**Records supplied**

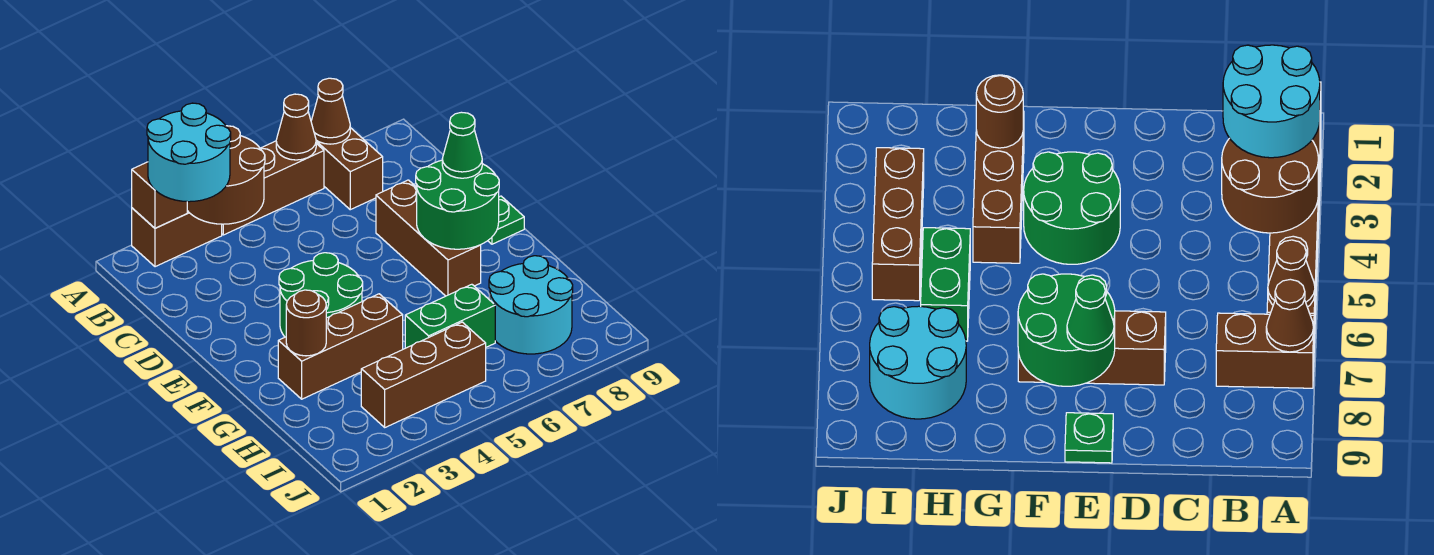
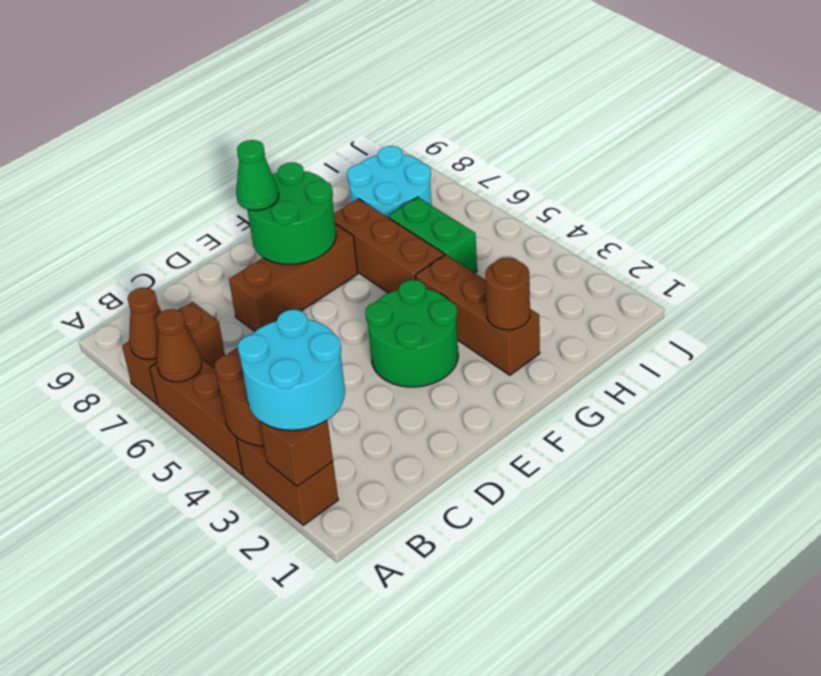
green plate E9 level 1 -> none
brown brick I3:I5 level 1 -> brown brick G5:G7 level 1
* * *
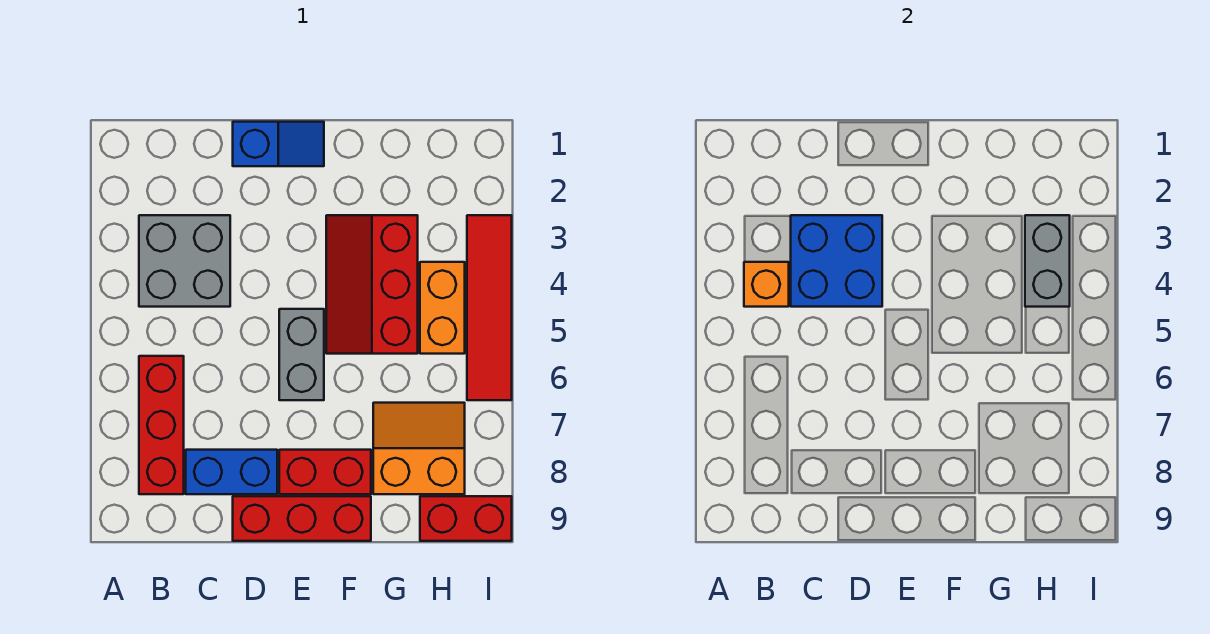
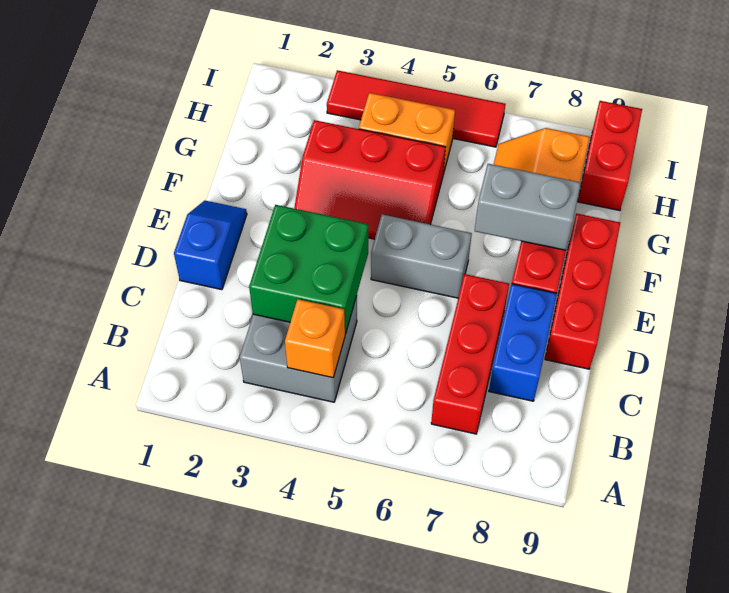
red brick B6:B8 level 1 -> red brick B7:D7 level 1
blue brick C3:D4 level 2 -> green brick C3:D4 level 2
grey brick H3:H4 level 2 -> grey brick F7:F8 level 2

**What this task involves**
Copy each line of the listing in which the word "brick" can be found.

**Answer to this problem**
brown brick I3:I5 level 1 -> brown brick G5:G7 level 1
red brick B6:B8 level 1 -> red brick B7:D7 level 1
blue brick C3:D4 level 2 -> green brick C3:D4 level 2
grey brick H3:H4 level 2 -> grey brick F7:F8 level 2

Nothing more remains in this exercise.